*** Begin section ***
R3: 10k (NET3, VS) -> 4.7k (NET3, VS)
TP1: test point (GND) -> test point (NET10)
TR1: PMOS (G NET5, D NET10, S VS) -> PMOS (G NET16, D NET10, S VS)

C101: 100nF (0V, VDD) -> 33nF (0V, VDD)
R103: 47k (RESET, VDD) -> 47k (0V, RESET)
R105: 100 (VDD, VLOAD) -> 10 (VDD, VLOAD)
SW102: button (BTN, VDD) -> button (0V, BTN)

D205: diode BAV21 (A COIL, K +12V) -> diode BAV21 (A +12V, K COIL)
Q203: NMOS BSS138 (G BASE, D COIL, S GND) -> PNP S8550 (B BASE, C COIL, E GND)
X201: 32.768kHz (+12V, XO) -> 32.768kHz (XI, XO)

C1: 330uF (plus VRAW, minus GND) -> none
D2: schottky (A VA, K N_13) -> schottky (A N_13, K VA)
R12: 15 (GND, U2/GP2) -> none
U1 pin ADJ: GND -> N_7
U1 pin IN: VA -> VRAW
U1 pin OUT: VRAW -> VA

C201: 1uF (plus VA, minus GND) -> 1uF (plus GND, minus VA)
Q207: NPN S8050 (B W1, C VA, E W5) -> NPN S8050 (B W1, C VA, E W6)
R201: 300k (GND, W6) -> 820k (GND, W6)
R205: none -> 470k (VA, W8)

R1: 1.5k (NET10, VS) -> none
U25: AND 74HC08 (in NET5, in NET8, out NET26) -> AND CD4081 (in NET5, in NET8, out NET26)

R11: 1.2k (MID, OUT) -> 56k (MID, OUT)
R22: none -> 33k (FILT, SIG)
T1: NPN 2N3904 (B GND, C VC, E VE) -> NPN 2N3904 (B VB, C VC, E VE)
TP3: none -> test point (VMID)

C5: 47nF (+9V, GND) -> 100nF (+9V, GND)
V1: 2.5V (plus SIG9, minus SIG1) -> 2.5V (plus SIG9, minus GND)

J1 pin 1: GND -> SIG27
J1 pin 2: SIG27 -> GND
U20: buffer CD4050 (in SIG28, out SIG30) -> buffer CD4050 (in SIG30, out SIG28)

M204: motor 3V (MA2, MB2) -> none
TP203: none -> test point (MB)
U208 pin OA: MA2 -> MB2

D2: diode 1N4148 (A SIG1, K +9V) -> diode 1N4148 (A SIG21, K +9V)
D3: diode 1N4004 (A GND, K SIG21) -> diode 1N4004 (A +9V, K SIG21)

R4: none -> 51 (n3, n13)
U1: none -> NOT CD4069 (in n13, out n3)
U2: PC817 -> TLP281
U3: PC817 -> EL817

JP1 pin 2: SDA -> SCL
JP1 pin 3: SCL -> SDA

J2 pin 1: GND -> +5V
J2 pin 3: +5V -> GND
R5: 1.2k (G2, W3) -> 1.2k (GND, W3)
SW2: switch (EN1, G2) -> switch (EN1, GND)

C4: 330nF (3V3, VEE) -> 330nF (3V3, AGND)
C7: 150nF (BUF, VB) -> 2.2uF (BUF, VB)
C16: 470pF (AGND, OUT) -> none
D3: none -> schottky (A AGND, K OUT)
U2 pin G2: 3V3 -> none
*** End section ***
• _Try it_: Please output the records shown above, with every character intact.

• _Result below_:
R3: 10k (NET3, VS) -> 4.7k (NET3, VS)
TP1: test point (GND) -> test point (NET10)
TR1: PMOS (G NET5, D NET10, S VS) -> PMOS (G NET16, D NET10, S VS)

C101: 100nF (0V, VDD) -> 33nF (0V, VDD)
R103: 47k (RESET, VDD) -> 47k (0V, RESET)
R105: 100 (VDD, VLOAD) -> 10 (VDD, VLOAD)
SW102: button (BTN, VDD) -> button (0V, BTN)

D205: diode BAV21 (A COIL, K +12V) -> diode BAV21 (A +12V, K COIL)
Q203: NMOS BSS138 (G BASE, D COIL, S GND) -> PNP S8550 (B BASE, C COIL, E GND)
X201: 32.768kHz (+12V, XO) -> 32.768kHz (XI, XO)

C1: 330uF (plus VRAW, minus GND) -> none
D2: schottky (A VA, K N_13) -> schottky (A N_13, K VA)
R12: 15 (GND, U2/GP2) -> none
U1 pin ADJ: GND -> N_7
U1 pin IN: VA -> VRAW
U1 pin OUT: VRAW -> VA

C201: 1uF (plus VA, minus GND) -> 1uF (plus GND, minus VA)
Q207: NPN S8050 (B W1, C VA, E W5) -> NPN S8050 (B W1, C VA, E W6)
R201: 300k (GND, W6) -> 820k (GND, W6)
R205: none -> 470k (VA, W8)

R1: 1.5k (NET10, VS) -> none
U25: AND 74HC08 (in NET5, in NET8, out NET26) -> AND CD4081 (in NET5, in NET8, out NET26)

R11: 1.2k (MID, OUT) -> 56k (MID, OUT)
R22: none -> 33k (FILT, SIG)
T1: NPN 2N3904 (B GND, C VC, E VE) -> NPN 2N3904 (B VB, C VC, E VE)
TP3: none -> test point (VMID)

C5: 47nF (+9V, GND) -> 100nF (+9V, GND)
V1: 2.5V (plus SIG9, minus SIG1) -> 2.5V (plus SIG9, minus GND)

J1 pin 1: GND -> SIG27
J1 pin 2: SIG27 -> GND
U20: buffer CD4050 (in SIG28, out SIG30) -> buffer CD4050 (in SIG30, out SIG28)

M204: motor 3V (MA2, MB2) -> none
TP203: none -> test point (MB)
U208 pin OA: MA2 -> MB2

D2: diode 1N4148 (A SIG1, K +9V) -> diode 1N4148 (A SIG21, K +9V)
D3: diode 1N4004 (A GND, K SIG21) -> diode 1N4004 (A +9V, K SIG21)

R4: none -> 51 (n3, n13)
U1: none -> NOT CD4069 (in n13, out n3)
U2: PC817 -> TLP281
U3: PC817 -> EL817

JP1 pin 2: SDA -> SCL
JP1 pin 3: SCL -> SDA

J2 pin 1: GND -> +5V
J2 pin 3: +5V -> GND
R5: 1.2k (G2, W3) -> 1.2k (GND, W3)
SW2: switch (EN1, G2) -> switch (EN1, GND)

C4: 330nF (3V3, VEE) -> 330nF (3V3, AGND)
C7: 150nF (BUF, VB) -> 2.2uF (BUF, VB)
C16: 470pF (AGND, OUT) -> none
D3: none -> schottky (A AGND, K OUT)
U2 pin G2: 3V3 -> none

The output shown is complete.